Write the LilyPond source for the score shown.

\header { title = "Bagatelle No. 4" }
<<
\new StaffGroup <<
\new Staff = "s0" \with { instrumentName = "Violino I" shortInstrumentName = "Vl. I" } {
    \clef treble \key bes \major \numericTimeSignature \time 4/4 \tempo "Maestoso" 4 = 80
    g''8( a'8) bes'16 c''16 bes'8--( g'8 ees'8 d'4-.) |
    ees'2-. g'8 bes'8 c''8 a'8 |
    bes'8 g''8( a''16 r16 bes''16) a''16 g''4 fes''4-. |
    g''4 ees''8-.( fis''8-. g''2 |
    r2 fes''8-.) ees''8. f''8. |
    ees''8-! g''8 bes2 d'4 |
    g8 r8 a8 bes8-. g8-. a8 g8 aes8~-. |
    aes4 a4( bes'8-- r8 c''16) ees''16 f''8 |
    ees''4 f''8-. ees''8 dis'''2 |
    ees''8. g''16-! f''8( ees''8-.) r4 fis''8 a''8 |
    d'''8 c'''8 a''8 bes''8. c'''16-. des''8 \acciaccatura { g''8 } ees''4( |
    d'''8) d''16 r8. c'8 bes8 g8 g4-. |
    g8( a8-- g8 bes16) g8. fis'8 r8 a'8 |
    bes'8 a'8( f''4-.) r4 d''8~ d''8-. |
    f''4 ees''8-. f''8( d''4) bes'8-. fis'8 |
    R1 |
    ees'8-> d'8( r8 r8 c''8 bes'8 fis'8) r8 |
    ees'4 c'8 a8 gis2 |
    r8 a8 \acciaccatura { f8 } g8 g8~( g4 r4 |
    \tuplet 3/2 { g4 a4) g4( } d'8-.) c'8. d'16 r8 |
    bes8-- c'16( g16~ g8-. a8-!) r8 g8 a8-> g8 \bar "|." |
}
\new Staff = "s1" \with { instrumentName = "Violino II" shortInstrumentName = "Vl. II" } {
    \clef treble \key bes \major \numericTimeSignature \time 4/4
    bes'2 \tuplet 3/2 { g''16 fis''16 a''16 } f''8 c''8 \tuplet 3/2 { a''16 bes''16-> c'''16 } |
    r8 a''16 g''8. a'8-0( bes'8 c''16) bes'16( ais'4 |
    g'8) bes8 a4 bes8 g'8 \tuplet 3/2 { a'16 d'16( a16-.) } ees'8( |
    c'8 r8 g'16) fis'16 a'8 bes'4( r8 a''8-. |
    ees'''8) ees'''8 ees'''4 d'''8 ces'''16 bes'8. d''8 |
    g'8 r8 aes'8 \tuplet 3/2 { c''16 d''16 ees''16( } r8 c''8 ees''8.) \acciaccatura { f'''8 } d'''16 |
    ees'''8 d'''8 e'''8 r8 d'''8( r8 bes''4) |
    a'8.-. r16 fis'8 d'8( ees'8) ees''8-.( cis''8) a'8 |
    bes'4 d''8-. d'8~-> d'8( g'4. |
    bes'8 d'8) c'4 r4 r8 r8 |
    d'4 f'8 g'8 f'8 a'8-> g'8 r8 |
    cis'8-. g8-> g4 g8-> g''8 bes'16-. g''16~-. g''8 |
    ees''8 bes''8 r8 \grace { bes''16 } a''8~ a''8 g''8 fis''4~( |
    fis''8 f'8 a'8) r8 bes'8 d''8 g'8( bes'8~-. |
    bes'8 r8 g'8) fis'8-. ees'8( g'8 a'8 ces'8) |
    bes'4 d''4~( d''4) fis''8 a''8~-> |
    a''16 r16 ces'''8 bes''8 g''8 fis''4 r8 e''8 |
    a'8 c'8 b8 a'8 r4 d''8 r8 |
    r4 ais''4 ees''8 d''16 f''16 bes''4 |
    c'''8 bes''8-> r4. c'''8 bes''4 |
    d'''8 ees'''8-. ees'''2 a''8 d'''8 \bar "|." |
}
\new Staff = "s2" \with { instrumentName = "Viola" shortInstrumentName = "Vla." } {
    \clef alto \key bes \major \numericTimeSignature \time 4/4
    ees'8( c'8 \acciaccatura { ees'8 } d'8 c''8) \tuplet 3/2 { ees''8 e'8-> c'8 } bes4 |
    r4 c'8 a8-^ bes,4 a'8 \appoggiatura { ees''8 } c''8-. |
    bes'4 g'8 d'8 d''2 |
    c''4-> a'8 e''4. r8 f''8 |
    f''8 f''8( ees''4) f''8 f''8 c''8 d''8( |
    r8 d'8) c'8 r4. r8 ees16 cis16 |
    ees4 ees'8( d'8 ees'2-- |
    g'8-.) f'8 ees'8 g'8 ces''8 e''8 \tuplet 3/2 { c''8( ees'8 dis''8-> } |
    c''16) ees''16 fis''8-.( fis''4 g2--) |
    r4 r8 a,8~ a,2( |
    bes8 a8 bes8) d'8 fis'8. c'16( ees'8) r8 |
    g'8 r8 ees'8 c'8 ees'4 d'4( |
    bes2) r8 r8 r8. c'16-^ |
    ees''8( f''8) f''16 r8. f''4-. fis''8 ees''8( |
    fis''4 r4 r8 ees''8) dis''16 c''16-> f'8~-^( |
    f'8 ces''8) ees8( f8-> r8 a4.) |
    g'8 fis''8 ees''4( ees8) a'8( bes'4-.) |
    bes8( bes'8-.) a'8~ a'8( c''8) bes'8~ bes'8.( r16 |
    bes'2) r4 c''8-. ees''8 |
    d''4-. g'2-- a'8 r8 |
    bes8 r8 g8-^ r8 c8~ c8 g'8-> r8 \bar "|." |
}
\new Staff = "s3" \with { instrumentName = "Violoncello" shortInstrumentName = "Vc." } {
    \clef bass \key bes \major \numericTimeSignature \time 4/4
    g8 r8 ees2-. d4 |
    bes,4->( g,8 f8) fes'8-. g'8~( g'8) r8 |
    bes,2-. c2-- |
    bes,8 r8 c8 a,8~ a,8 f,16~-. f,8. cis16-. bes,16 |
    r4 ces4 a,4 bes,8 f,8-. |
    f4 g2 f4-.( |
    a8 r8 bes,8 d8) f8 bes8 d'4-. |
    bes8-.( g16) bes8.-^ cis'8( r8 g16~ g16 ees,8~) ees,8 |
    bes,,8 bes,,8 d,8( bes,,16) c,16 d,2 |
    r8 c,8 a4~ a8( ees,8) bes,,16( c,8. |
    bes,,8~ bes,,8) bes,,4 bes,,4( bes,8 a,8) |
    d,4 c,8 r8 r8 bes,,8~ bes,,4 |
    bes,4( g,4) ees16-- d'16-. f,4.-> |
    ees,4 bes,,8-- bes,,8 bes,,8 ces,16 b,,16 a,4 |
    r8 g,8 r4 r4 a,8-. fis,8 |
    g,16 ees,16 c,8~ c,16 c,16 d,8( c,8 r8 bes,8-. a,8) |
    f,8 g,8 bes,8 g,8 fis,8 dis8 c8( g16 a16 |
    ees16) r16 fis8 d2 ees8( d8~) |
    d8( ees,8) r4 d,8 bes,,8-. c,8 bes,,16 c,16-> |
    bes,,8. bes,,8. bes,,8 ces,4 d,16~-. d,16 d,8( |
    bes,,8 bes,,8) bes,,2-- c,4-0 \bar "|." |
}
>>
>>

○ ○ ○ ○

▶ **Your task**
Pick out every line in the records above that contains the word "Violino" and copy each of those lines in full. Uppercase and lowercase letters count as different.

▶ **Output of the exercise**
\new Staff = "s0" \with { instrumentName = "Violino I" shortInstrumentName = "Vl. I" } {
\new Staff = "s1" \with { instrumentName = "Violino II" shortInstrumentName = "Vl. II" } {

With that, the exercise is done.